:: The problem ::
Set down exactly the lines below between the line holding "camera: 130 degrees left, 5 degrees up" and the line holding "(638, 241) = (414, 131): none", inclusive; no other line belongs in the answer.

(Spatial object tracking data)
......
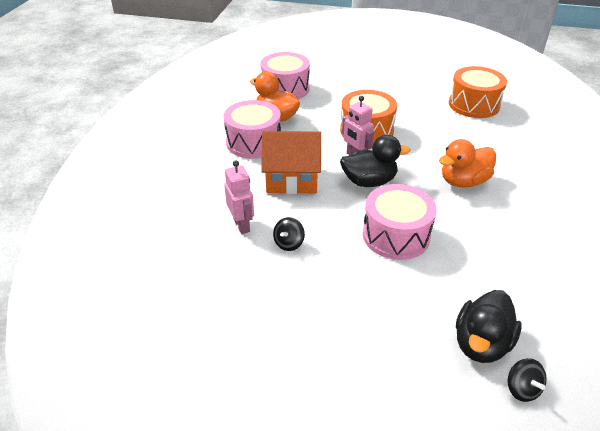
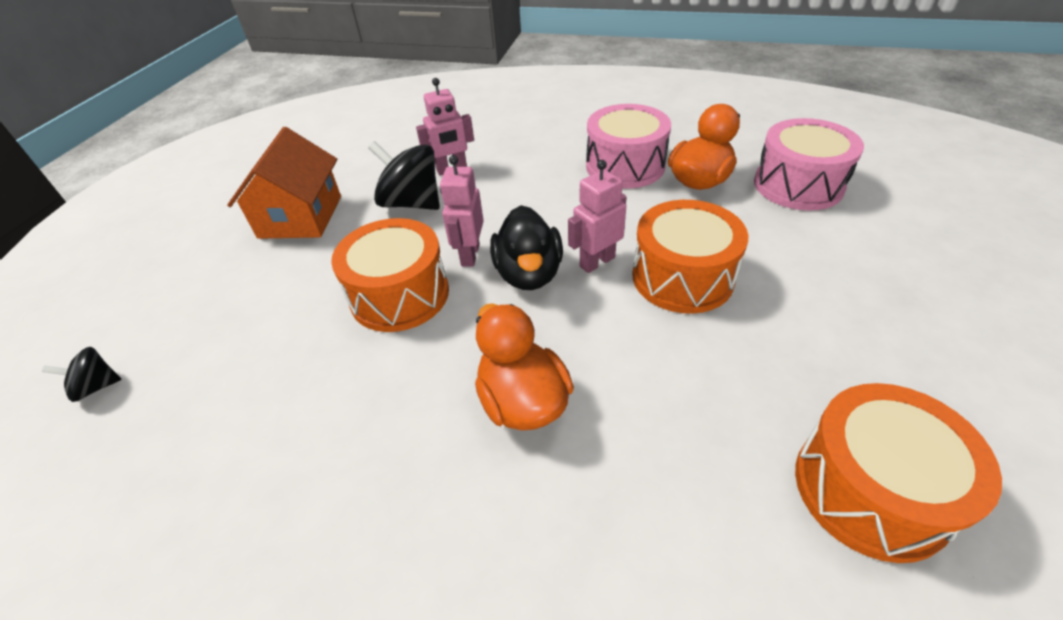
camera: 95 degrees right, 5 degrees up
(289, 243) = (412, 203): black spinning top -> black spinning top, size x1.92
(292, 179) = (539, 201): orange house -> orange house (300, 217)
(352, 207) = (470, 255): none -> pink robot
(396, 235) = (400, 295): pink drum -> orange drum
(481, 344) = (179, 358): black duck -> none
......
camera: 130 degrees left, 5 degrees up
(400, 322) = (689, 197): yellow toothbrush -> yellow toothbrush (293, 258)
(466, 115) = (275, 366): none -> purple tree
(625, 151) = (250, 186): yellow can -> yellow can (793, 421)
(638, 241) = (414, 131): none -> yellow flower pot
......
:: Your solution ::
camera: 130 degrees left, 5 degrees up
(400, 322) = (689, 197): yellow toothbrush -> yellow toothbrush (293, 258)
(466, 115) = (275, 366): none -> purple tree
(625, 151) = (250, 186): yellow can -> yellow can (793, 421)
(638, 241) = (414, 131): none -> yellow flower pot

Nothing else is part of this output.